**Assignment:**
For this exercise, retype each line of the material below verbatim and omit any picture.

Dataset extract START

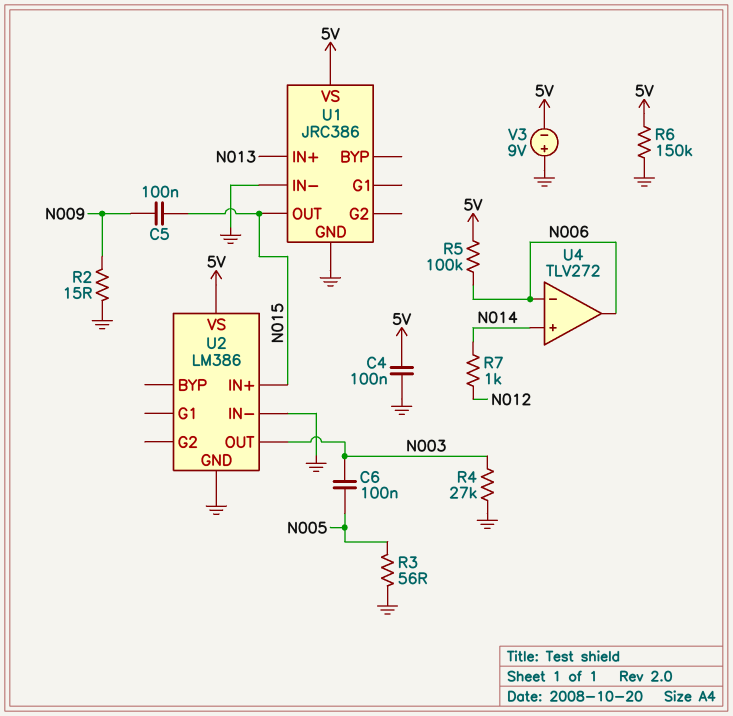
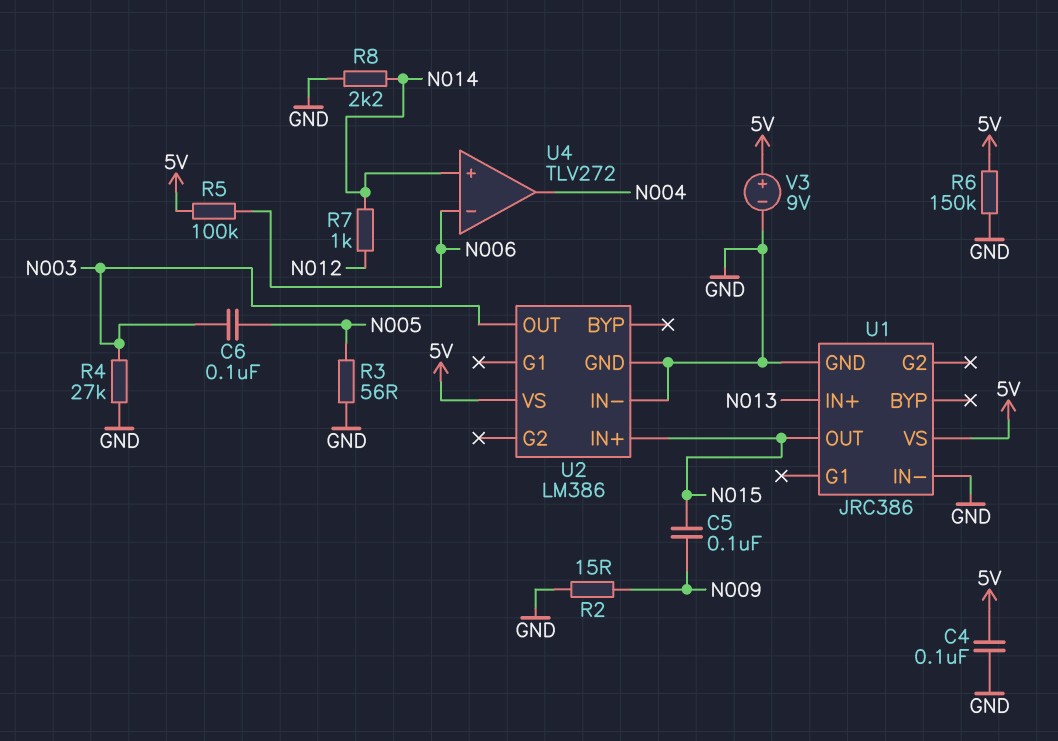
R8: none -> 2.2k (GND, N014)
U4 pin out: N006 -> N004
V3: 9V (plus GND, minus 5V) -> 9V (plus 5V, minus GND)

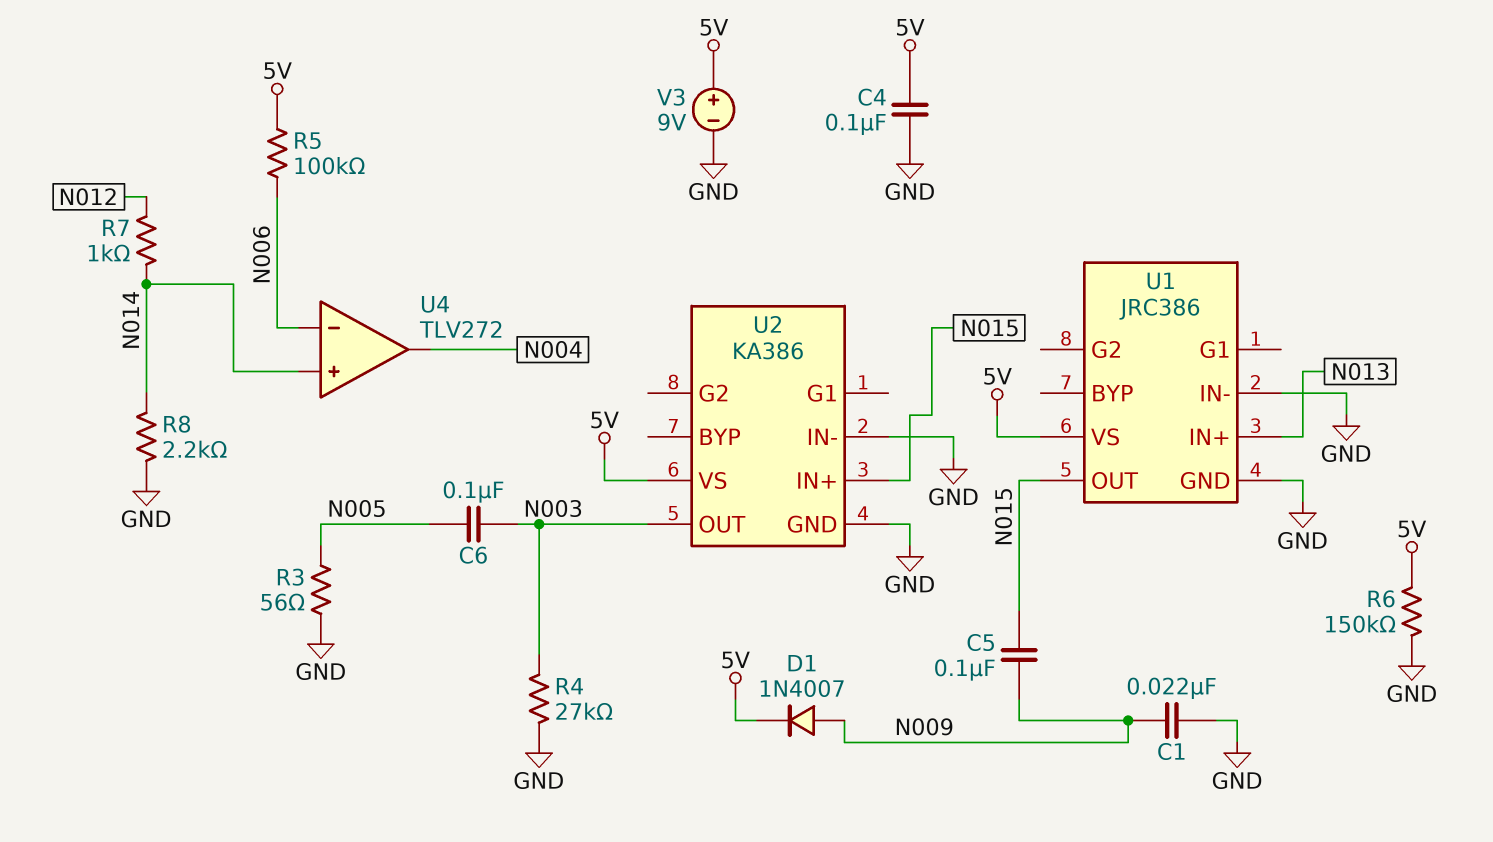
C1: none -> 22nF (GND, N009)
D1: none -> diode 1N4007 (A N009, K 5V)
R2: 15 (GND, N009) -> none
U2: LM386 -> KA386

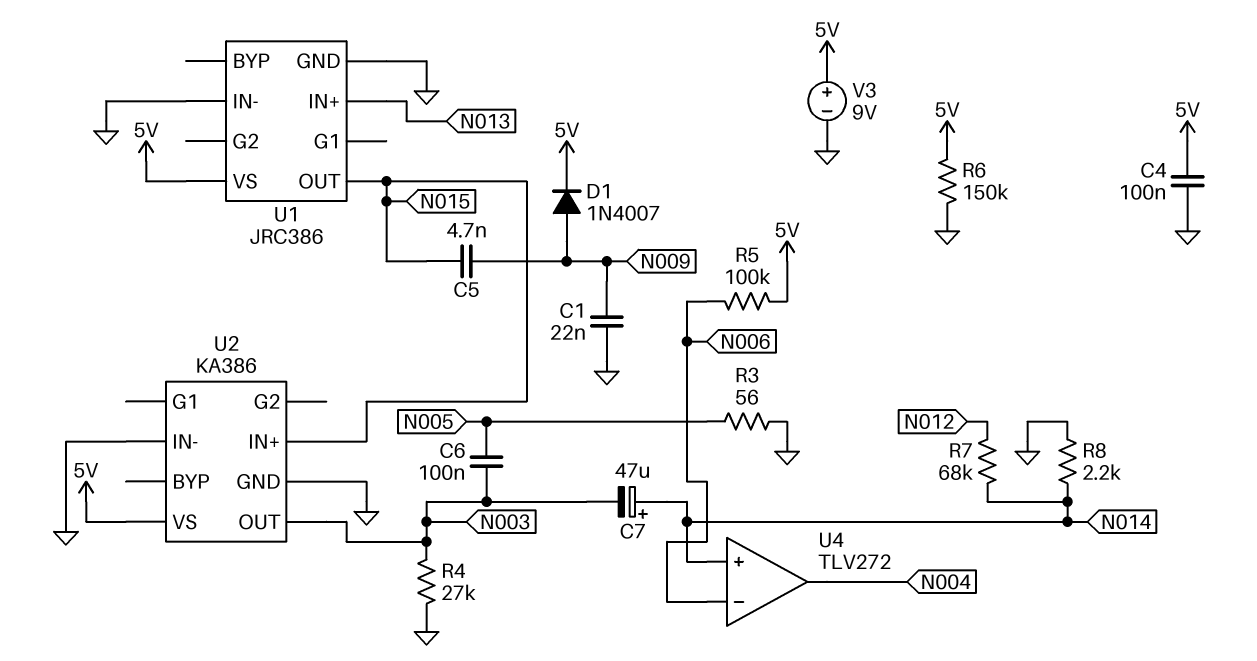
C5: 100nF (N009, N015) -> 4.7nF (N009, N015)
C7: none -> 47uF (plus N014, minus N003)
R7: 1k (N012, N014) -> 68k (N012, N014)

Dataset extract END

**Output of the exercise:**
R8: none -> 2.2k (GND, N014)
U4 pin out: N006 -> N004
V3: 9V (plus GND, minus 5V) -> 9V (plus 5V, minus GND)

C1: none -> 22nF (GND, N009)
D1: none -> diode 1N4007 (A N009, K 5V)
R2: 15 (GND, N009) -> none
U2: LM386 -> KA386

C5: 100nF (N009, N015) -> 4.7nF (N009, N015)
C7: none -> 47uF (plus N014, minus N003)
R7: 1k (N012, N014) -> 68k (N012, N014)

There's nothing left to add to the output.